What is expected -
Word for word, write the lines below out again, with no pictures.

Data shown -
=== Section Start ===
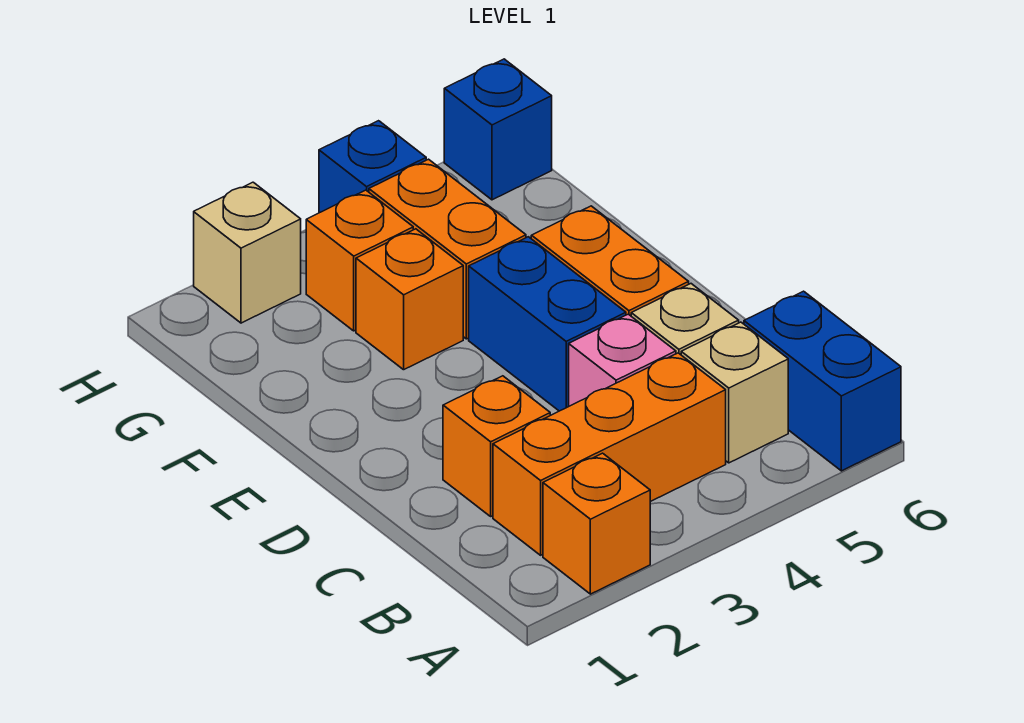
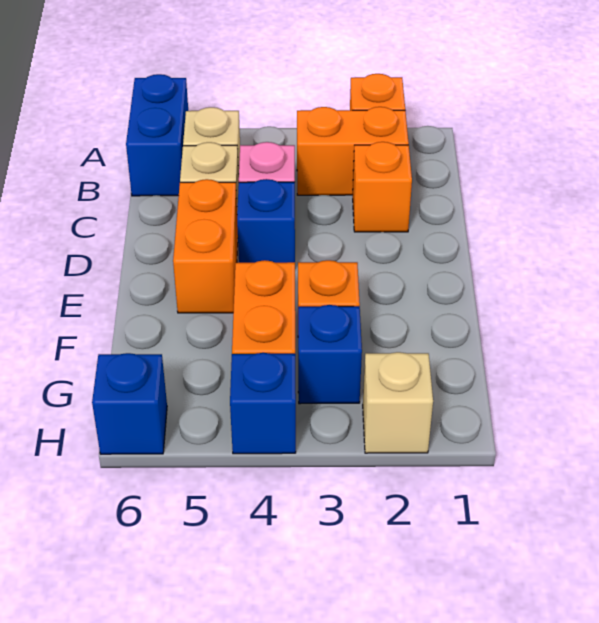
orange brick B2:B4 level 1 -> orange brick B2:B3 level 1
blue brick D4:E4 level 1 -> blue brick D4 level 1
orange brick G3 level 1 -> blue brick G3 level 1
=== Section End ===
Exercise result -
orange brick B2:B4 level 1 -> orange brick B2:B3 level 1
blue brick D4:E4 level 1 -> blue brick D4 level 1
orange brick G3 level 1 -> blue brick G3 level 1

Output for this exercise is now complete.